▸ **Aim of the exercise**:
When you reach the line containing "building: [209,36,252,163] -> none" in the records below, start copying exactly, and stop once you have copied the line containing "building: [421,336,504,396] -> none".

── Source information

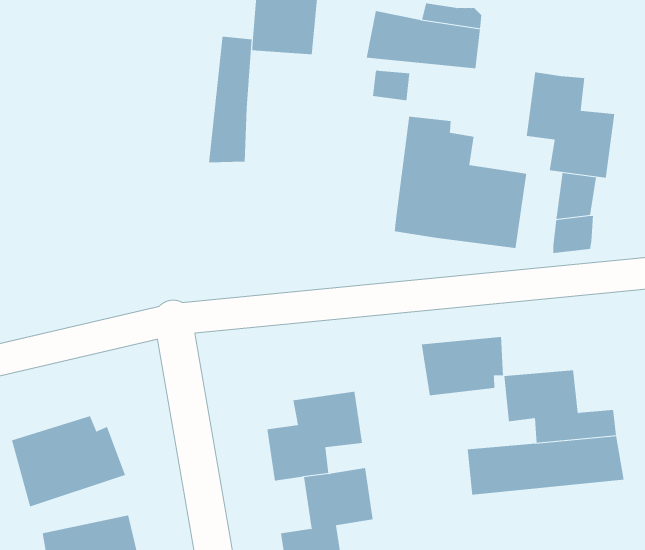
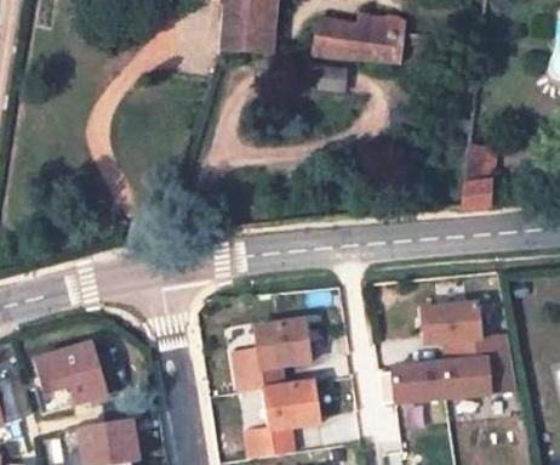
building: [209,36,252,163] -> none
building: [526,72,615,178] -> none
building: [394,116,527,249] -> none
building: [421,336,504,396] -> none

────
── Source information

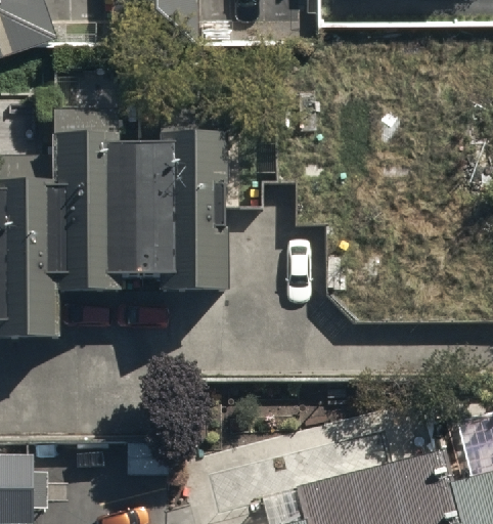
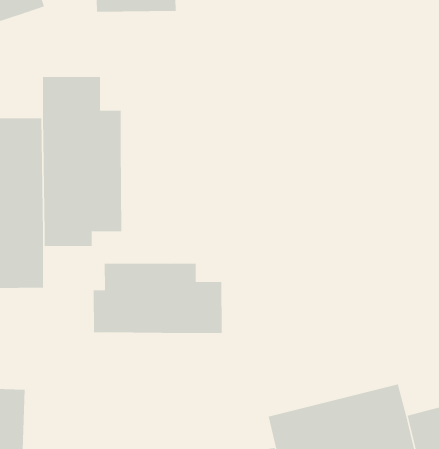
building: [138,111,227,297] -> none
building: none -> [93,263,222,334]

────

▸ **Answer space**:
building: [209,36,252,163] -> none
building: [526,72,615,178] -> none
building: [394,116,527,249] -> none
building: [421,336,504,396] -> none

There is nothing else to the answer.